Which lines of the entries below run from the one holding "green circle: (418, 1160)" to the one holding "brown arrow: (387, 1215)", inclusive? Set down exactly those lines and no others.

[LISTED ENTRIES Boundary: Start]

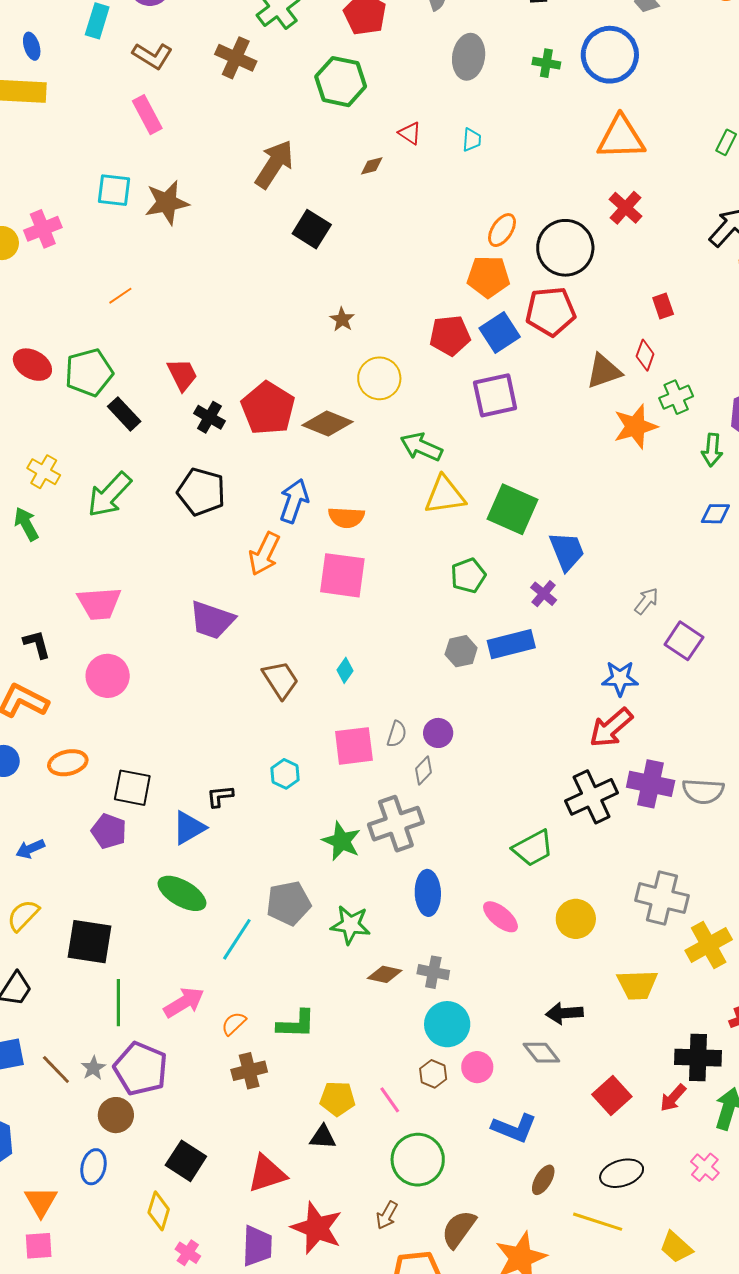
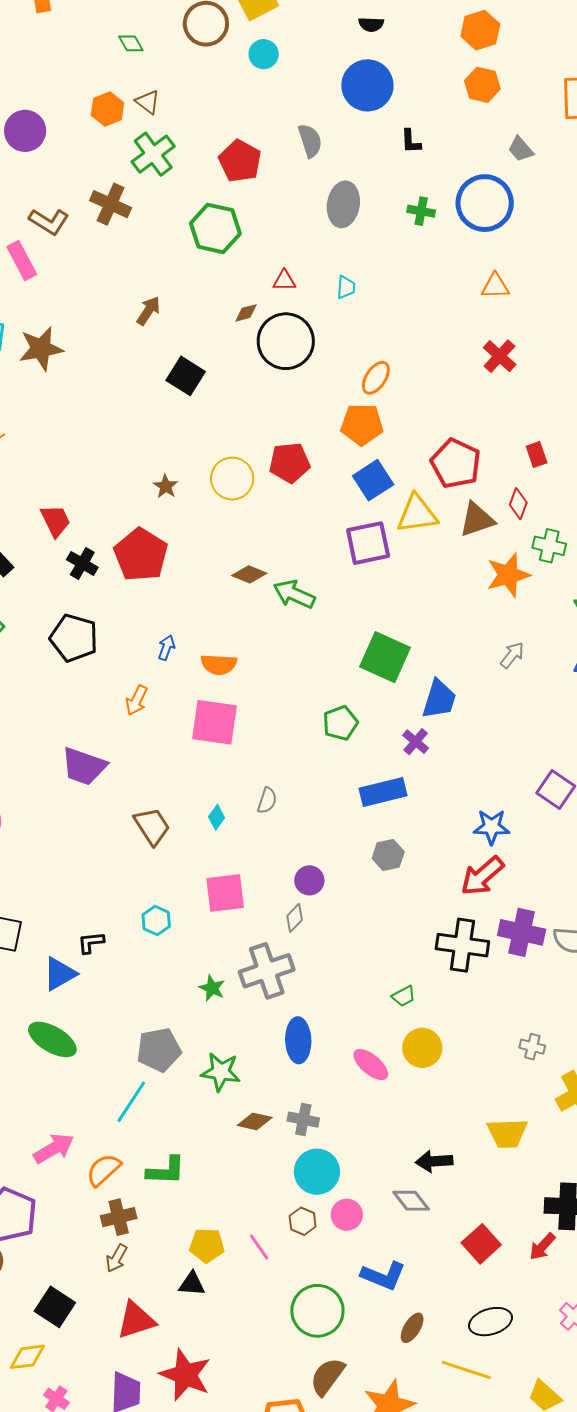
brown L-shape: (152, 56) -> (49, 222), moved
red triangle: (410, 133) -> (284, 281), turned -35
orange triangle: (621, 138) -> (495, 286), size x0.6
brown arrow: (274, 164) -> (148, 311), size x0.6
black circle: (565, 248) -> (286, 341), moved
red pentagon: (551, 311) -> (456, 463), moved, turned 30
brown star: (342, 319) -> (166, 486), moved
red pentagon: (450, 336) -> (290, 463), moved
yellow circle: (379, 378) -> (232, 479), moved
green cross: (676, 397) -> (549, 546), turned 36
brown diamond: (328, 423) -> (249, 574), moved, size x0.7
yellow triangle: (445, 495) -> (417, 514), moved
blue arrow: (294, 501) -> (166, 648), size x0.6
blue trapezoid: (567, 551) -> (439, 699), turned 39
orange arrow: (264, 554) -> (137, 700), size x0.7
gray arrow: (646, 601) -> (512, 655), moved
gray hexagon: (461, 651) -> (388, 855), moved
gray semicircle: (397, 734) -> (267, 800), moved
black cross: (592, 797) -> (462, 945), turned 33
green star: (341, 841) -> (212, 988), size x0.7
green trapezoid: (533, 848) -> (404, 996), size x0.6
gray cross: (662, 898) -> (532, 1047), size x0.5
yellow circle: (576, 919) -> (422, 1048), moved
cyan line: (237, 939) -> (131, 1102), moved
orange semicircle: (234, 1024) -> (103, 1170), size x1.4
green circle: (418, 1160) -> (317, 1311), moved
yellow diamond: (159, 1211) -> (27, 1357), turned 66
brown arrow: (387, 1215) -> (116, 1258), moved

[LISTED ENTRIES Boundary: End]
[LISTED ENTRIES Boundary: Start]

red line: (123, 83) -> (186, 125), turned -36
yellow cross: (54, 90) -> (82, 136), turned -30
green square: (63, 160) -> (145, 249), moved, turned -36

[LISTED ENTRIES Boundary: End]
[LISTED ENTRIES Boundary: Start]

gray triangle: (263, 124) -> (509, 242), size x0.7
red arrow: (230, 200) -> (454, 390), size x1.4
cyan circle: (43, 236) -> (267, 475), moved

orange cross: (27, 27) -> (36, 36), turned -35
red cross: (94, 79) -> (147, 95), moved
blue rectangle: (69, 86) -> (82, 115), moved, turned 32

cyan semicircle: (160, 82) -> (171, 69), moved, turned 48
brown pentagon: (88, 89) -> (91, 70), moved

[LISTED ENTRIES Boundary: End]

COMPLETED TASK:
green circle: (418, 1160) -> (317, 1311), moved
yellow diamond: (159, 1211) -> (27, 1357), turned 66
brown arrow: (387, 1215) -> (116, 1258), moved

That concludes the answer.